### WORK TASK
Write the data out again exactly, with every picture removed.

### INFORMATION SHOWN
+--

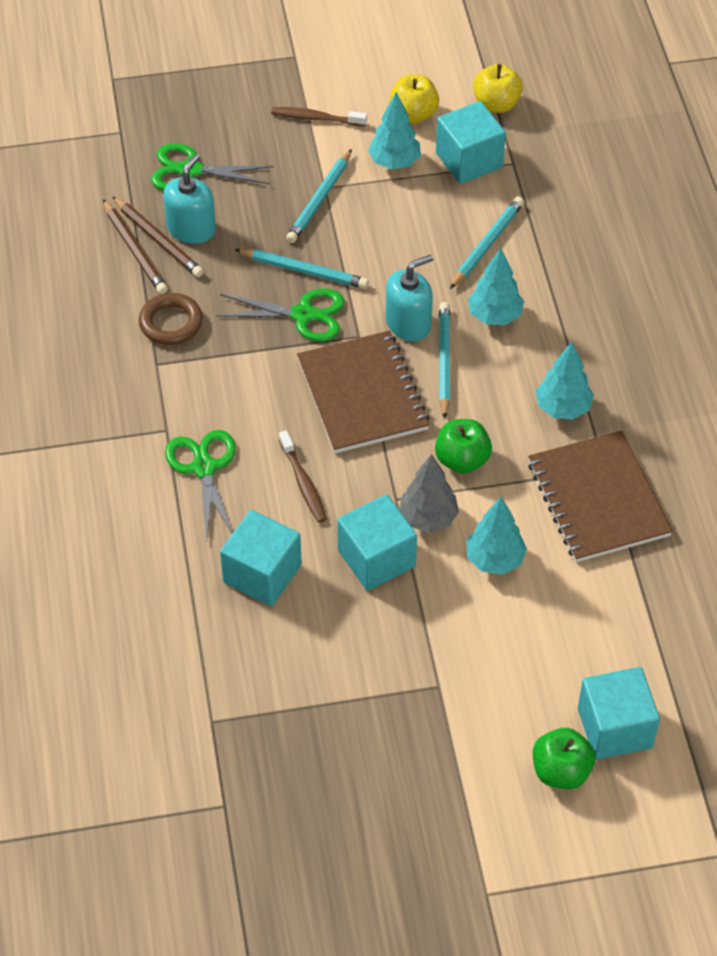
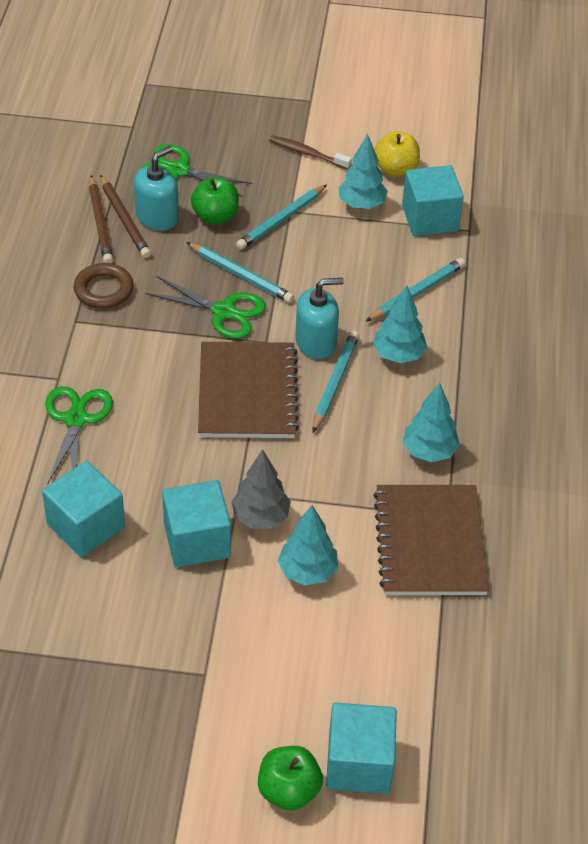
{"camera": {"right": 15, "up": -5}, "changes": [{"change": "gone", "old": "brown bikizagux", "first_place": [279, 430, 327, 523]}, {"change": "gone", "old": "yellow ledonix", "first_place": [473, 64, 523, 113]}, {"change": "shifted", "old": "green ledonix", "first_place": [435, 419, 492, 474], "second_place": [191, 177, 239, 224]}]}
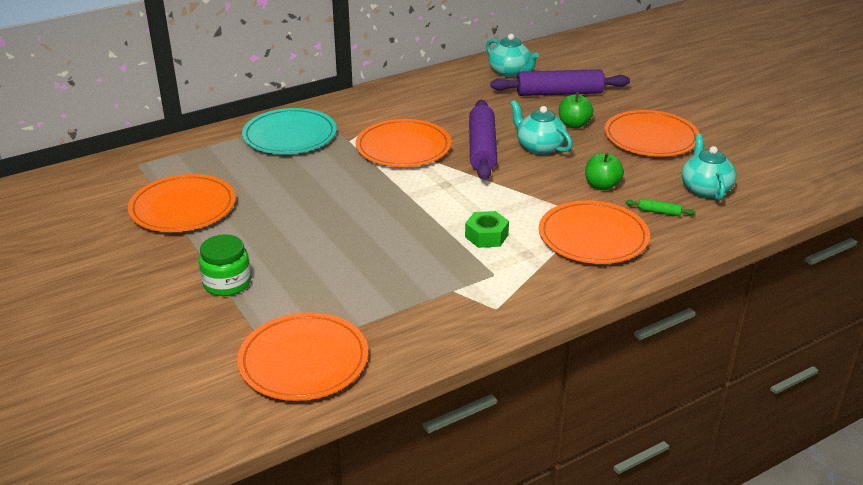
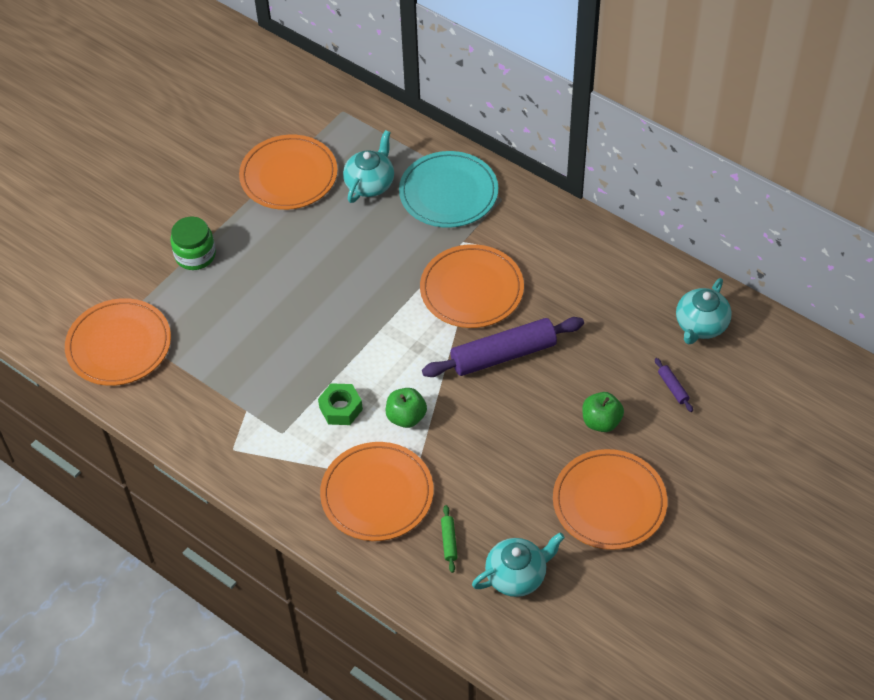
{"camera": {"right": 70, "up": 20}, "changes": [{"change": "shifted", "old": "turquoise mazirak", "first_place": [510, 100, 573, 155], "second_place": [343, 130, 394, 203]}, {"change": "shifted", "old": "green ledonix", "first_place": [585, 153, 624, 190], "second_place": [386, 388, 427, 428]}, {"change": "scaled", "old": "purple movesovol", "first_place": [490, 69, 630, 96], "second_place": [655, 358, 693, 412], "factor": 0.4}]}
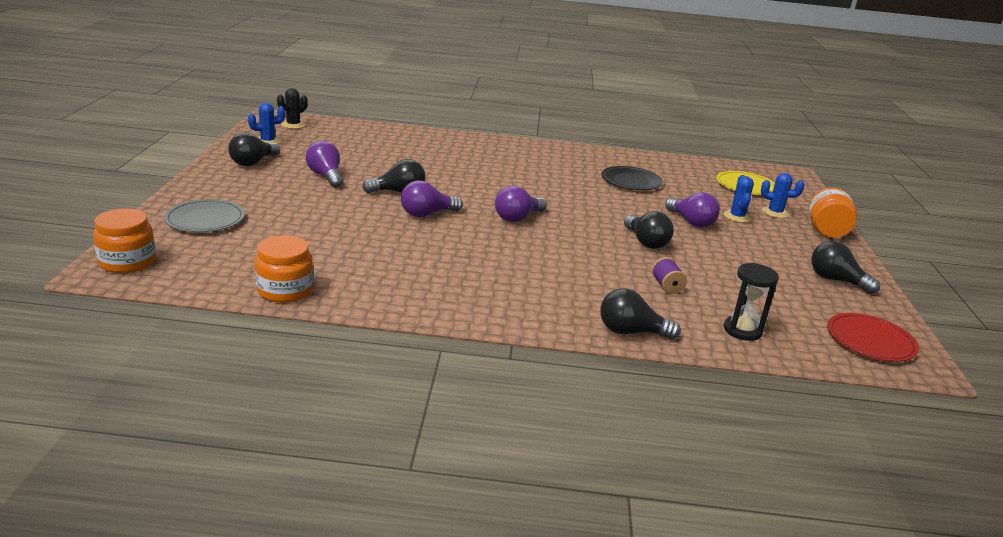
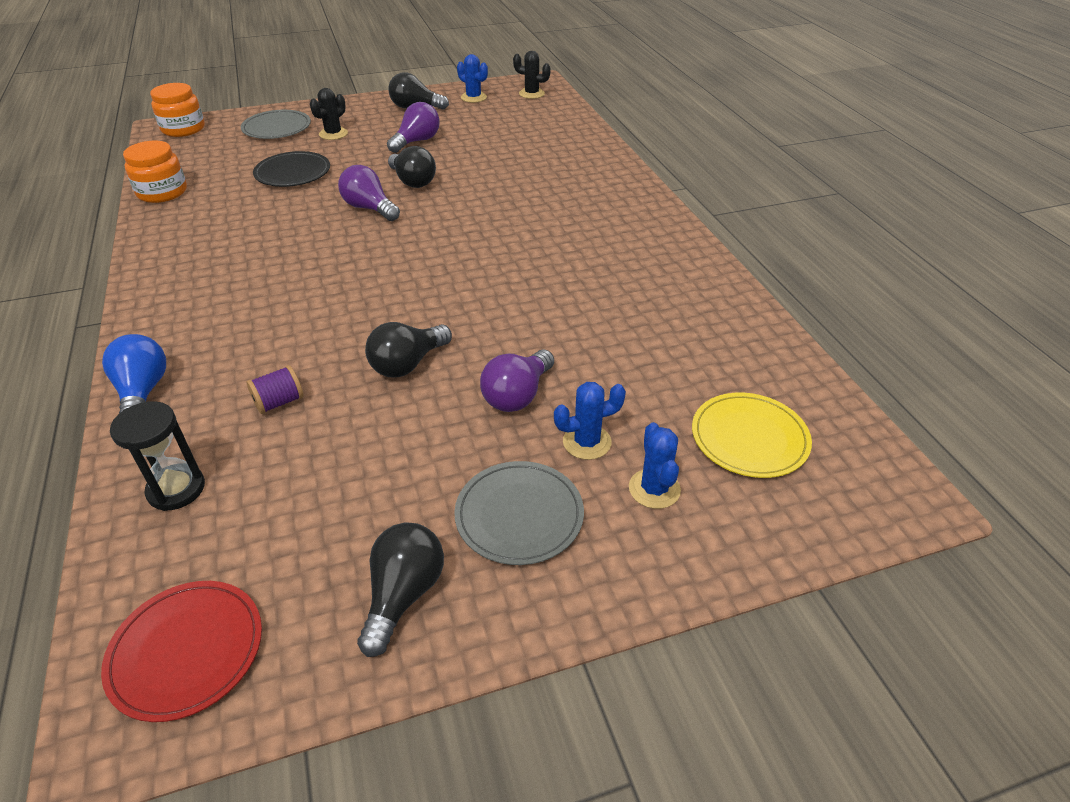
{"camera": {"right": 70, "up": 15}, "changes": [{"change": "gone", "old": "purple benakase", "first_place": [495, 186, 547, 222]}, {"change": "gone", "old": "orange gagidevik", "first_place": [808, 188, 857, 238]}, {"change": "new", "new": "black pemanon", "second_place": [310, 88, 348, 140]}, {"change": "new", "new": "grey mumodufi", "second_place": [454, 461, 584, 565]}, {"change": "shifted", "old": "black mumodufi", "first_place": [602, 166, 663, 190], "second_place": [253, 151, 330, 187]}, {"change": "repainted", "old": "black benakase", "new": "blue benakase", "first_place": [600, 288, 681, 339], "second_place": [102, 334, 166, 413]}]}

+--

### WRITTEN ANSWER
{"camera": {"right": 15, "up": -5}, "changes": [{"change": "gone", "old": "brown bikizagux", "first_place": [279, 430, 327, 523]}, {"change": "gone", "old": "yellow ledonix", "first_place": [473, 64, 523, 113]}, {"change": "shifted", "old": "green ledonix", "first_place": [435, 419, 492, 474], "second_place": [191, 177, 239, 224]}]}
{"camera": {"right": 70, "up": 20}, "changes": [{"change": "shifted", "old": "turquoise mazirak", "first_place": [510, 100, 573, 155], "second_place": [343, 130, 394, 203]}, {"change": "shifted", "old": "green ledonix", "first_place": [585, 153, 624, 190], "second_place": [386, 388, 427, 428]}, {"change": "scaled", "old": "purple movesovol", "first_place": [490, 69, 630, 96], "second_place": [655, 358, 693, 412], "factor": 0.4}]}
{"camera": {"right": 70, "up": 15}, "changes": [{"change": "gone", "old": "purple benakase", "first_place": [495, 186, 547, 222]}, {"change": "gone", "old": "orange gagidevik", "first_place": [808, 188, 857, 238]}, {"change": "new", "new": "black pemanon", "second_place": [310, 88, 348, 140]}, {"change": "new", "new": "grey mumodufi", "second_place": [454, 461, 584, 565]}, {"change": "shifted", "old": "black mumodufi", "first_place": [602, 166, 663, 190], "second_place": [253, 151, 330, 187]}, {"change": "repainted", "old": "black benakase", "new": "blue benakase", "first_place": [600, 288, 681, 339], "second_place": [102, 334, 166, 413]}]}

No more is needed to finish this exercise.